Start

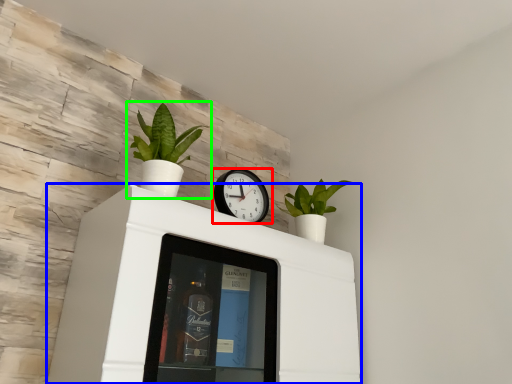
Question: Based on their relative distances, which object is nearer to wall clock (highlighted by a red box)? Choose from furniture (highlighted by a blue box) and houseplant (highlighted by a green box).

Choices:
 (A) furniture
 (B) houseplant

Answer: (B)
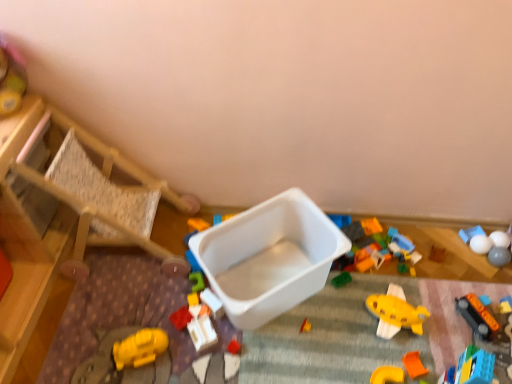
Locate an element on the screen. Image resolution: width=512 pixels, height=384 pixels. free space that is to the left of orange plastic train at lower right, which is the 5th toy in right-to-left order is located at coordinates (431, 331).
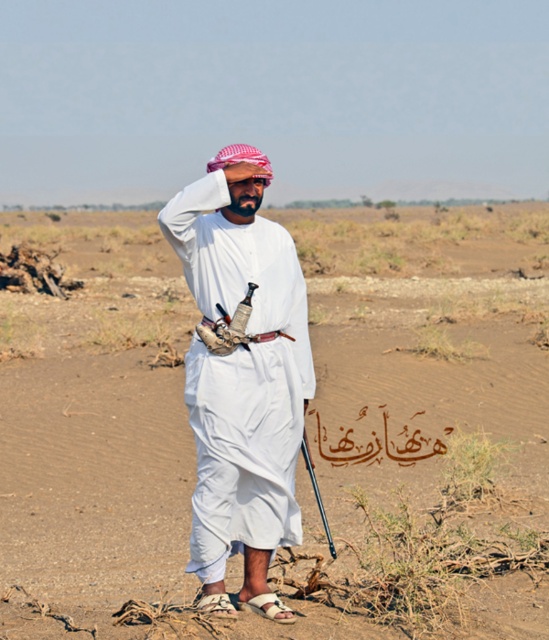
Question: Is brown sandy dirt field at center positioned behind white matte clothing at center?

Choices:
 (A) yes
 (B) no

Answer: (A)

Question: Is brown sandy dirt field at center to the left of white matte clothing at center from the viewer's perspective?

Choices:
 (A) no
 (B) yes

Answer: (B)

Question: Where is brown sandy dirt field at center located in relation to white matte clothing at center in the image?

Choices:
 (A) below
 (B) above

Answer: (B)

Question: Which point appears closest to the camera in this image?

Choices:
 (A) (182, 253)
 (B) (165, 333)

Answer: (A)

Question: Among these points, which one is nearest to the camera?

Choices:
 (A) (400, 605)
 (B) (284, 426)

Answer: (B)

Question: Which point is farther from the camera taking this photo?

Choices:
 (A) 211,531
 (B) 351,266

Answer: (B)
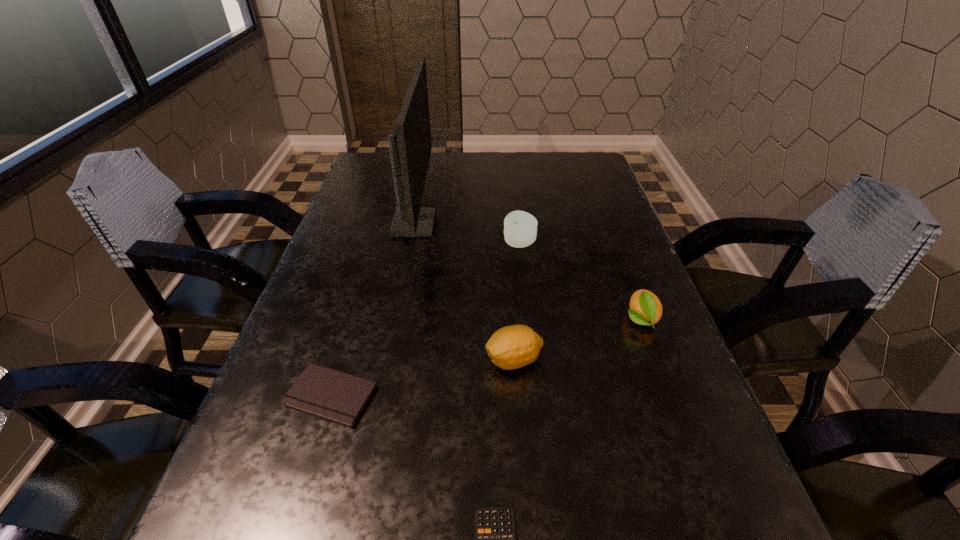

End

Job - Convert the records above into a Markdown table with the columns "No." and "Entry", giving each nonblank line its own row numbered in order. Leave out blank lines and the pictures.

The result -
| No. | Entry |
|---|---|
| 1 | Question: Based on their relative distances, which object is nearer to wall clock (highlighted by a red box)? Choose from furniture (highlighted by a blue box) and houseplant (highlighted by a green box). |
| 2 | Choices: |
| 3 |  (A) furniture |
| 4 |  (B) houseplant |
| 5 | Answer: (B) |
| 6 | Locate an element on the screen. Image resolution: width=512 pixels, height=384 pixels. free space that is to the left of orange plastic train at lower right, which is the 5th toy in right-to-left order is located at coordinates (431, 331). |
| 7 | Question: Is brown sandy dirt field at center positioned behind white matte clothing at center? |
| 8 | Choices: |
| 9 |  (A) yes |
| 10 |  (B) no |
| 11 | Answer: (A) |
| 12 | Question: Is brown sandy dirt field at center to the left of white matte clothing at center from the viewer's perspective? |
| 13 | Choices: |
| 14 |  (A) no |
| 15 |  (B) yes |
| 16 | Answer: (B) |
| 17 | Question: Where is brown sandy dirt field at center located in relation to white matte clothing at center in the image? |
| 18 | Choices: |
| 19 |  (A) below |
| 20 |  (B) above |
| 21 | Answer: (B) |
| 22 | Question: Which point appears closest to the camera in this image? |
| 23 | Choices: |
| 24 |  (A) (182, 253) |
| 25 |  (B) (165, 333) |
| 26 | Answer: (A) |
| 27 | Question: Among these points, which one is nearest to the camera? |
| 28 | Choices: |
| 29 |  (A) (400, 605) |
| 30 |  (B) (284, 426) |
| 31 | Answer: (B) |
| 32 | Question: Which point is farther from the camera taking this photo? |
| 33 | Choices: |
| 34 |  (A) 211,531 |
| 35 |  (B) 351,266 |
| 36 | Answer: (B) |